## START

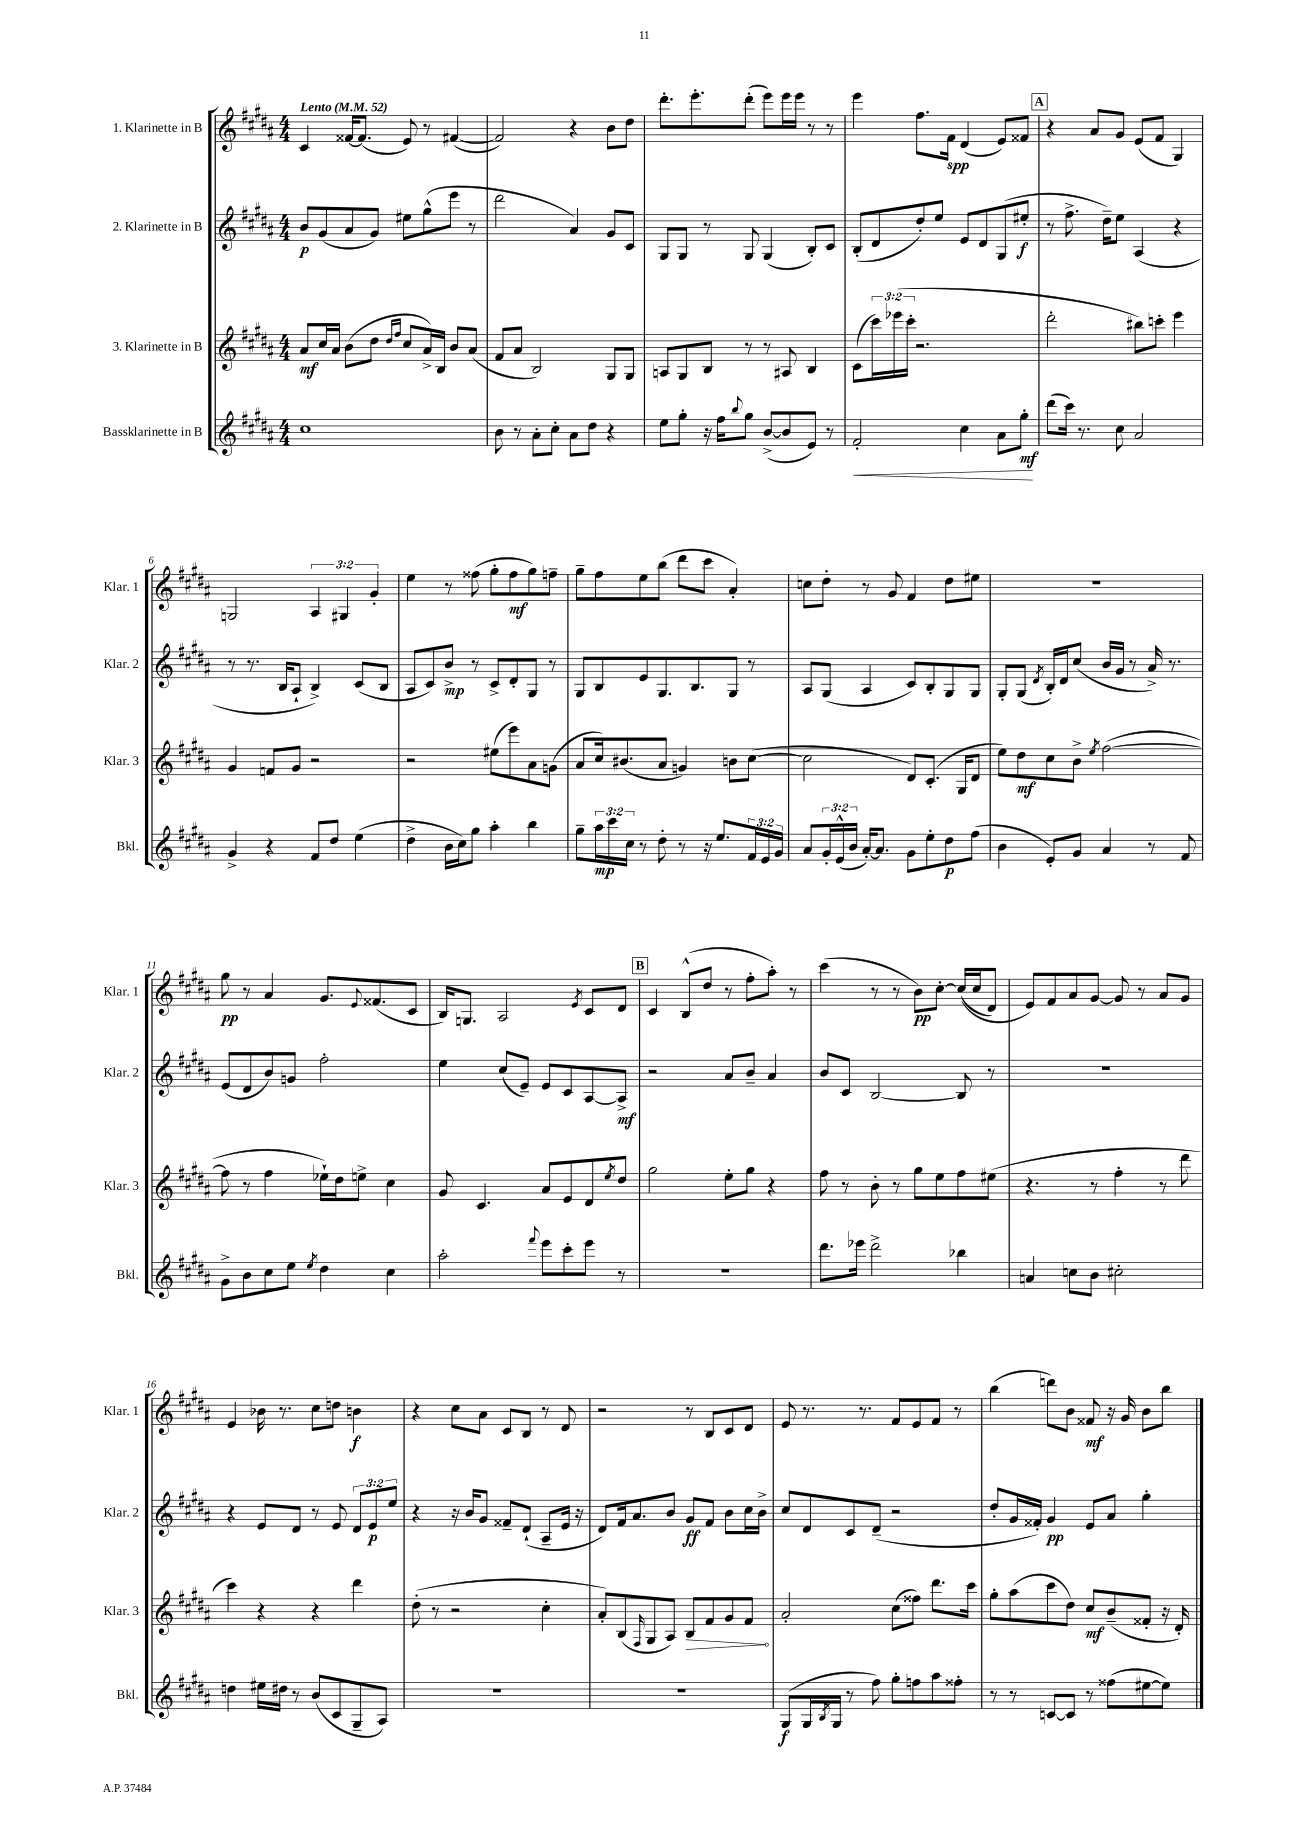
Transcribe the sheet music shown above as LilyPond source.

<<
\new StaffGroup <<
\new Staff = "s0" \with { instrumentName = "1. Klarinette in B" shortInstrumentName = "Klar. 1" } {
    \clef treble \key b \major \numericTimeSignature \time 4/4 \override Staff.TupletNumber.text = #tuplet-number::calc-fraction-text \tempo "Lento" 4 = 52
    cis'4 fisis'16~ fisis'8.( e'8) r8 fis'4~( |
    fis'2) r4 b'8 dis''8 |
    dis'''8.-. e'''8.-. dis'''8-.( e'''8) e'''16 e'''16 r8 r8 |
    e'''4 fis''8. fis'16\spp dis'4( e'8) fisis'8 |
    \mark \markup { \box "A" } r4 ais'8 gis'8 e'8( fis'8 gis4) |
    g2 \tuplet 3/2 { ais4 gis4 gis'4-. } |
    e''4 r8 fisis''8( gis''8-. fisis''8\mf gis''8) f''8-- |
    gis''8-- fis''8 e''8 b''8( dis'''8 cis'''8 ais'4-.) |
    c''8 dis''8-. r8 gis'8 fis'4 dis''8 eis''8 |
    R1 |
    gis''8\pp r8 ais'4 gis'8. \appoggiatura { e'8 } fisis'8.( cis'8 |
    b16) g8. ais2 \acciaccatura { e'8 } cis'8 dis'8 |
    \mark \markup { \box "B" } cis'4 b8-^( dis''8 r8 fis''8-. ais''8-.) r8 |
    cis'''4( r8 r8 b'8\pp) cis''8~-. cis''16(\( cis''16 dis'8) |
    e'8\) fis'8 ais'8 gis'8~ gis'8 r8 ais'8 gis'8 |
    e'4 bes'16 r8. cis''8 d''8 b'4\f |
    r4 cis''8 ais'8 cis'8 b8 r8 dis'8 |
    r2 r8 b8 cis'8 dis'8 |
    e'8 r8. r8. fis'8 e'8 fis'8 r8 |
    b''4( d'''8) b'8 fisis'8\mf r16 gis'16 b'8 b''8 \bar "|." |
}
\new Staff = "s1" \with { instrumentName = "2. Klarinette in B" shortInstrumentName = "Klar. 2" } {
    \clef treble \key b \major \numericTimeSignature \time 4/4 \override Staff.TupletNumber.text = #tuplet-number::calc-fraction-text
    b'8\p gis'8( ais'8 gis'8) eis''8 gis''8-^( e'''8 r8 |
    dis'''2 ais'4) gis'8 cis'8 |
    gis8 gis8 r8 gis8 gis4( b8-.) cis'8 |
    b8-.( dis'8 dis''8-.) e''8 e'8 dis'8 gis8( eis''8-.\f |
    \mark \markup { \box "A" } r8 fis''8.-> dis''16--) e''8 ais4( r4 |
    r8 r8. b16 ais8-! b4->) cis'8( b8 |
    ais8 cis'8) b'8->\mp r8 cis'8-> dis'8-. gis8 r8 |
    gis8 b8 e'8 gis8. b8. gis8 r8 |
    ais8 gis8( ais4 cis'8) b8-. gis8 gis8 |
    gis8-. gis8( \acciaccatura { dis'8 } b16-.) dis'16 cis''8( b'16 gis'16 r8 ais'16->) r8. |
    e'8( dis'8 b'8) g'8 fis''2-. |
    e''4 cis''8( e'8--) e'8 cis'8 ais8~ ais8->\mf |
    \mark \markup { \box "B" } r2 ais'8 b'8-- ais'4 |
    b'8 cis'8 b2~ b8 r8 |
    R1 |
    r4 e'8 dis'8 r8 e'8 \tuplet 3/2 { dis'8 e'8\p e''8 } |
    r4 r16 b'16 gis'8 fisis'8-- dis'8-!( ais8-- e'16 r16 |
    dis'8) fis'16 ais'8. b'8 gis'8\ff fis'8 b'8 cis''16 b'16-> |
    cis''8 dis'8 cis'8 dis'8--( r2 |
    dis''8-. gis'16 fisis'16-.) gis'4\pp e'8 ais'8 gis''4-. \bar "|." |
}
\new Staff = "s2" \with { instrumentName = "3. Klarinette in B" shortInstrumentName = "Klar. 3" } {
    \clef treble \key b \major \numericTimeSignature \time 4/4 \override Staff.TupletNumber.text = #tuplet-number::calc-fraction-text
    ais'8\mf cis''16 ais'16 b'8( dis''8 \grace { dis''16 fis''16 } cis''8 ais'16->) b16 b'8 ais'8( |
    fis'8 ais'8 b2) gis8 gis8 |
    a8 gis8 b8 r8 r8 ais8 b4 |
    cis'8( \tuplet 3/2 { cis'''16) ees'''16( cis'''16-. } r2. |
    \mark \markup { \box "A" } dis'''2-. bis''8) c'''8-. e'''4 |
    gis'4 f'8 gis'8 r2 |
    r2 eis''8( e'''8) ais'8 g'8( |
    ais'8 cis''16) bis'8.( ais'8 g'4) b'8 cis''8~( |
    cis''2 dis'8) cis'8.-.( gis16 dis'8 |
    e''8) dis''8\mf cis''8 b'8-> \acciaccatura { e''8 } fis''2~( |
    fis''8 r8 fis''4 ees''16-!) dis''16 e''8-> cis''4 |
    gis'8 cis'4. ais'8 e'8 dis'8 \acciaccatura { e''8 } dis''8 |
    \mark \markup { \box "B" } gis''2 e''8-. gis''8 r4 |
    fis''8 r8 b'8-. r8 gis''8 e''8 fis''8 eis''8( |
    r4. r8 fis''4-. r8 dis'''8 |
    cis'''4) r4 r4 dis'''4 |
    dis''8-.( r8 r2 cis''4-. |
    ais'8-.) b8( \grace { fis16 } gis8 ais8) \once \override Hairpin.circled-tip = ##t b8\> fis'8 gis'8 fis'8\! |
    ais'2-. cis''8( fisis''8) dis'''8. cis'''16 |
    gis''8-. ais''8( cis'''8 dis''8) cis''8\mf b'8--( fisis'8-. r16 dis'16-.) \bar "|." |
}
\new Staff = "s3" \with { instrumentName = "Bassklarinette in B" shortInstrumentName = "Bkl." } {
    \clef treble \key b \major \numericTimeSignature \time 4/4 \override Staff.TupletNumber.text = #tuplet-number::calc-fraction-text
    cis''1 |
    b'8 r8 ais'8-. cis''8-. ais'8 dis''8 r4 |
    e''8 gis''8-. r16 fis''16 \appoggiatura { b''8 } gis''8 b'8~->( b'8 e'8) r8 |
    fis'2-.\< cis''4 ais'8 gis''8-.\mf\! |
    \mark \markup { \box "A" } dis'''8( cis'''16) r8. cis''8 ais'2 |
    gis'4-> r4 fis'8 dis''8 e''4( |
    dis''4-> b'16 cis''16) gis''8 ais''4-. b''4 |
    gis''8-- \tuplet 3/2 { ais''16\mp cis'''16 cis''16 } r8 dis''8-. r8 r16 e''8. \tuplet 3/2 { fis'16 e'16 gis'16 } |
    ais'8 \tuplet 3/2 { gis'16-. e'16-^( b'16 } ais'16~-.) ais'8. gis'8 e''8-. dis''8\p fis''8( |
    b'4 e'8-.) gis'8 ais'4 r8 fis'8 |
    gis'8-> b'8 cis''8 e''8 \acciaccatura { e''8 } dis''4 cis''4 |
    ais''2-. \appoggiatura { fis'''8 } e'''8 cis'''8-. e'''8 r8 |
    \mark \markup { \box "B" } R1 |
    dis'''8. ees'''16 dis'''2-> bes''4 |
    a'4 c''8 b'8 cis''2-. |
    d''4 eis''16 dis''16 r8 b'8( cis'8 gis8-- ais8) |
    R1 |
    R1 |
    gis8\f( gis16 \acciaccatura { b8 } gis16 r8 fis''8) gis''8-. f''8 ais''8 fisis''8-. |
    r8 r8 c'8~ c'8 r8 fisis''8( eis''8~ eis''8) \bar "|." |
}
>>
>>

## END

Extract every line in the items above that contains the string "shortInstrumentName".

\new Staff = "s0" \with { instrumentName = "1. Klarinette in B" shortInstrumentName = "Klar. 1" } {
\new Staff = "s1" \with { instrumentName = "2. Klarinette in B" shortInstrumentName = "Klar. 2" } {
\new Staff = "s2" \with { instrumentName = "3. Klarinette in B" shortInstrumentName = "Klar. 3" } {
\new Staff = "s3" \with { instrumentName = "Bassklarinette in B" shortInstrumentName = "Bkl." } {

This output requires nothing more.